• **EXERCISE REQUIREMENTS**: Reproduce every line in the listing that contains the word "bottle".

........

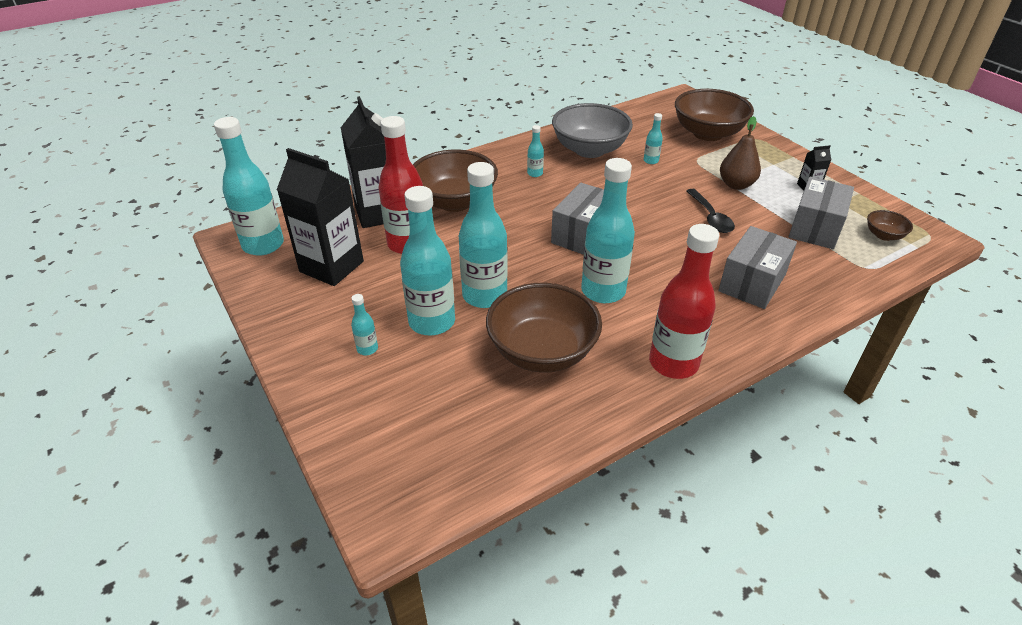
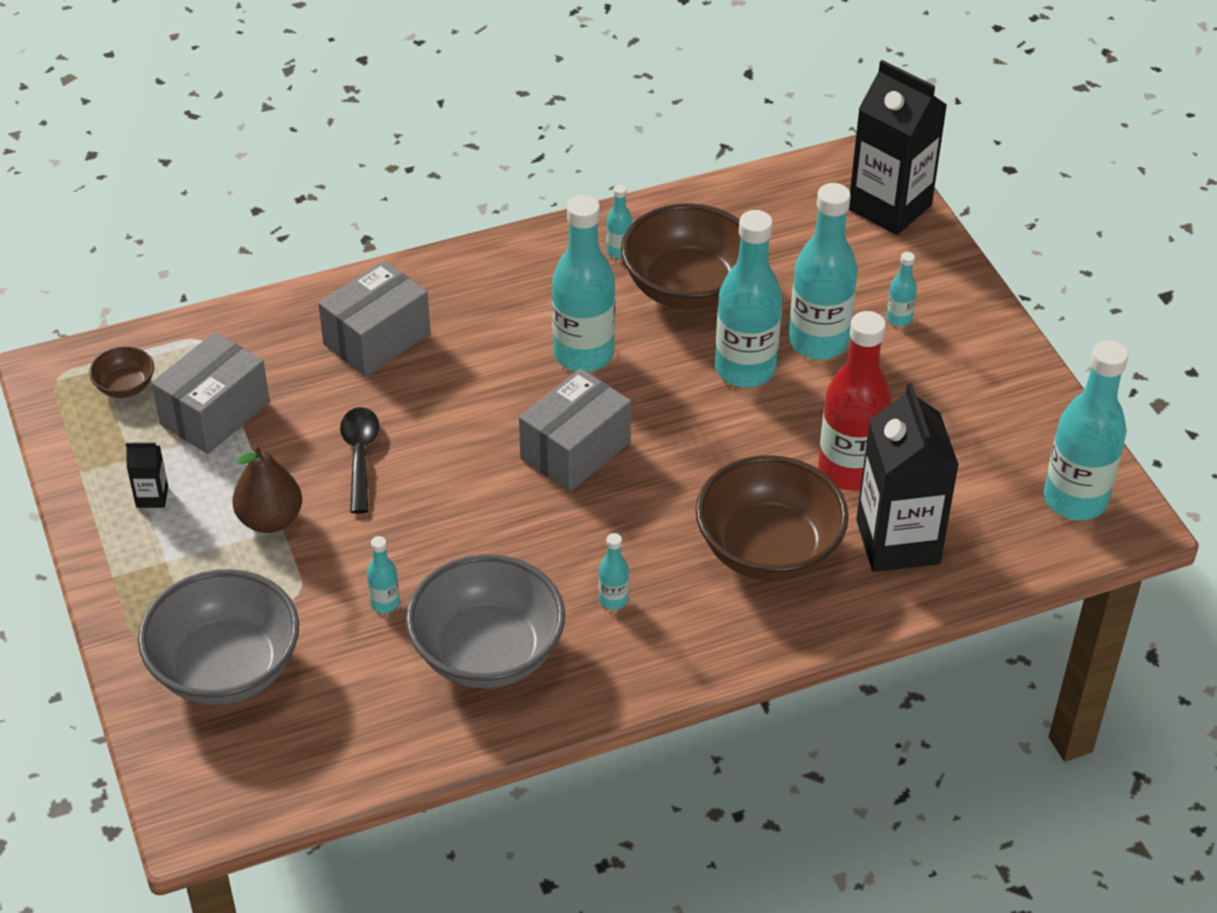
camera: 170 degrees left, 5 degrees up
(331, 266) = (961, 445): black carton -> black carton (889, 207)
(609, 376) = (619, 251): none -> turquoise bottle
(673, 363) = (539, 255): red bottle -> none
(708, 133) = (226, 668): brown bowl -> grey bowl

........

• **RESULT**:
(609, 376) = (619, 251): none -> turquoise bottle
(673, 363) = (539, 255): red bottle -> none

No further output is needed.